WORK TO BE COMPLETED
Copy out each line of the listing that has the word "none" in it.

DATA PROVIDED Block Start

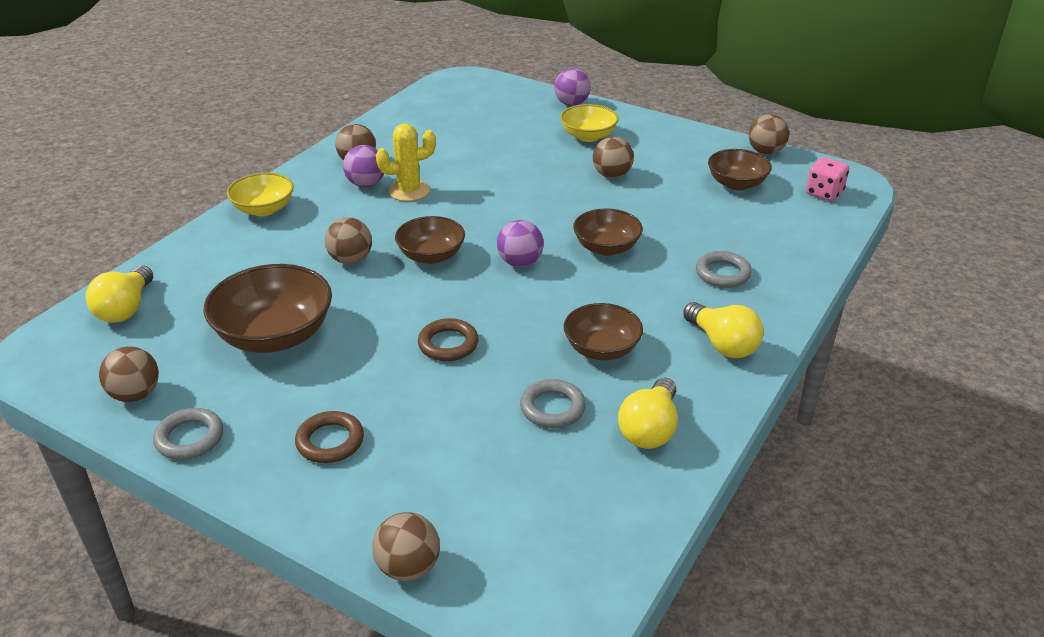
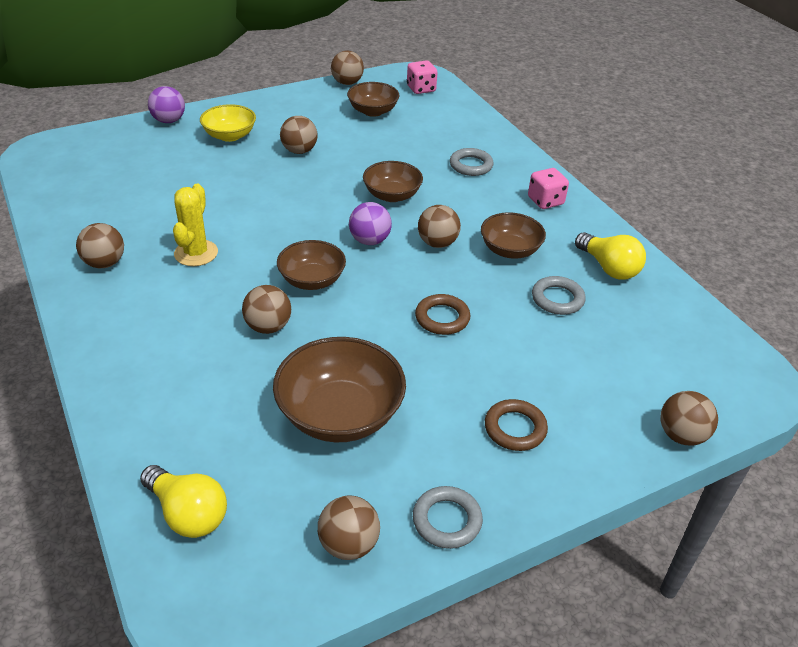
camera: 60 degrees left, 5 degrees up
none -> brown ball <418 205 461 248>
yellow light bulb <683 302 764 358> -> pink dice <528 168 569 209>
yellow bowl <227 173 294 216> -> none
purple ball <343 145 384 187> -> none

DATA PROVIDED Block End

OUTPUT BELOW
none -> brown ball <418 205 461 248>
yellow bowl <227 173 294 216> -> none
purple ball <343 145 384 187> -> none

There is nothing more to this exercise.